> _Problem to solve_: For the string "plus", state the number of lines in the data that contain it, and nothing else.

========

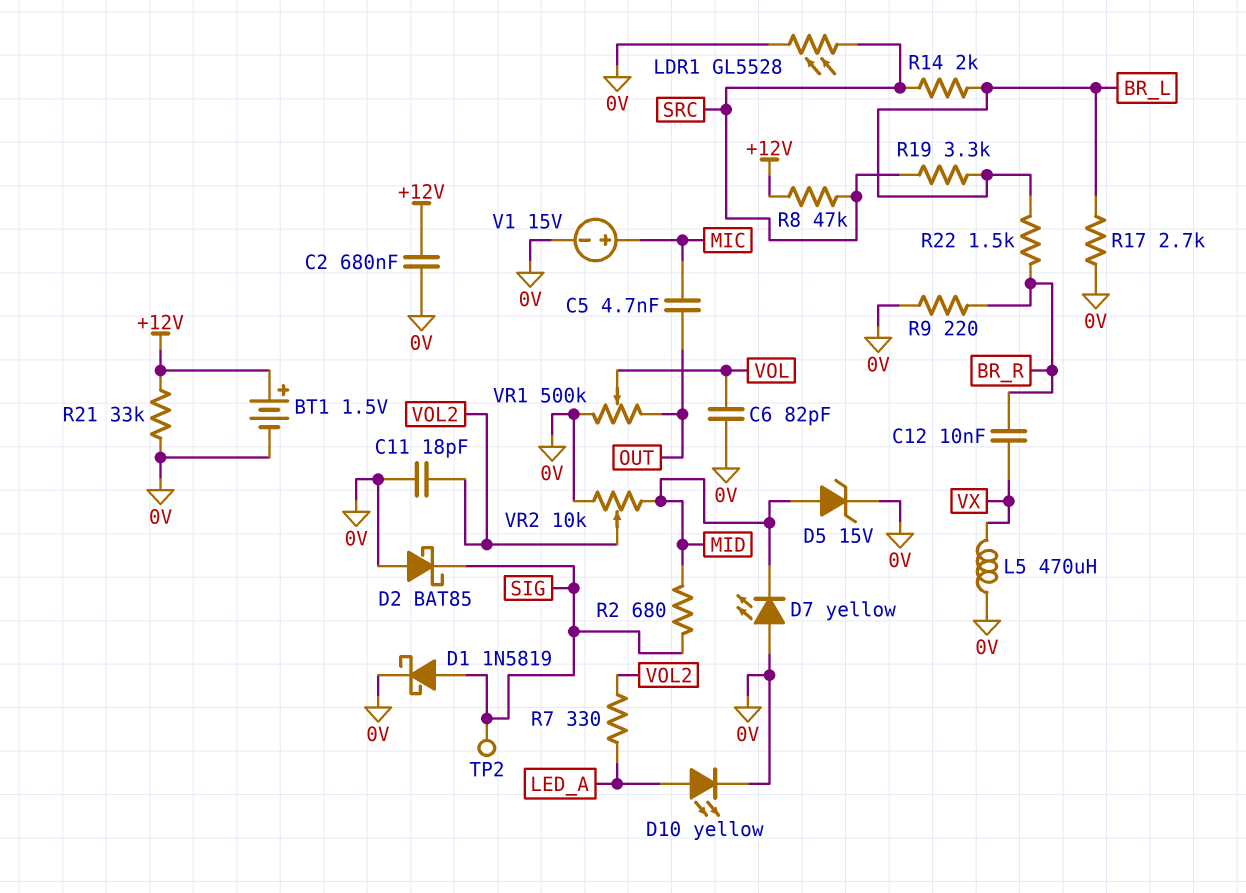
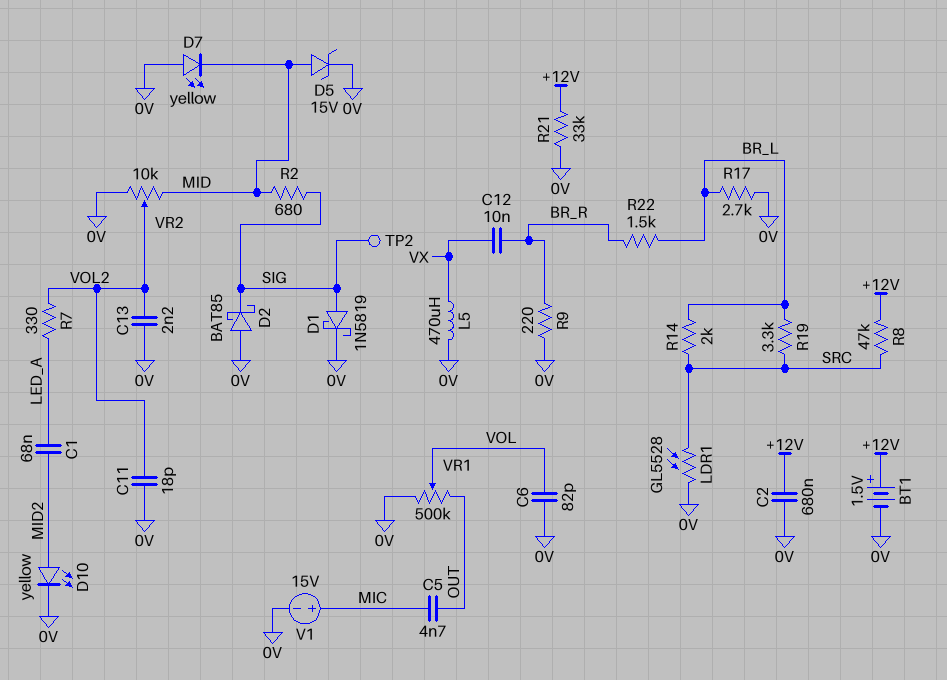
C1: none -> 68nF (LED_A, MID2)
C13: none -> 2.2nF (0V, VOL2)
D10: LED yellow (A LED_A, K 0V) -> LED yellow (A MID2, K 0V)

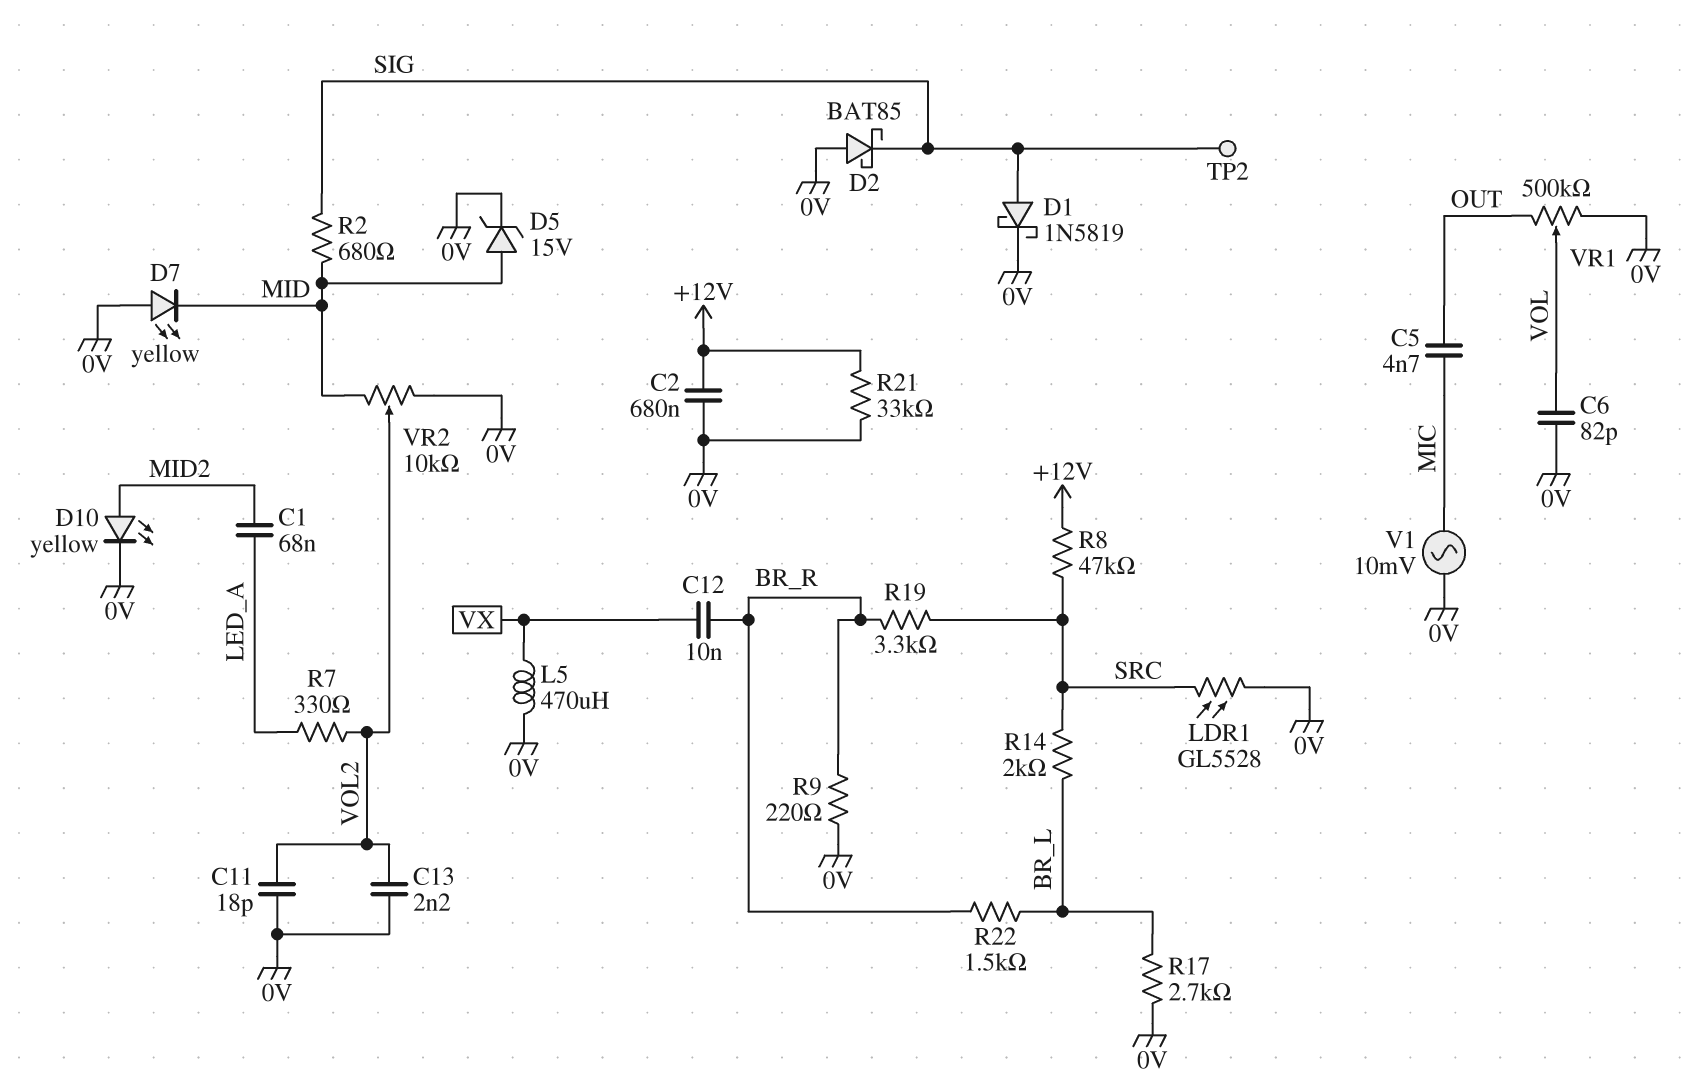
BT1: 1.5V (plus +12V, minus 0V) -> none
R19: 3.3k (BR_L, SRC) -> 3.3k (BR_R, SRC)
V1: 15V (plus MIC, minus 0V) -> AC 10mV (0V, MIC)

========

> _Response area_: 2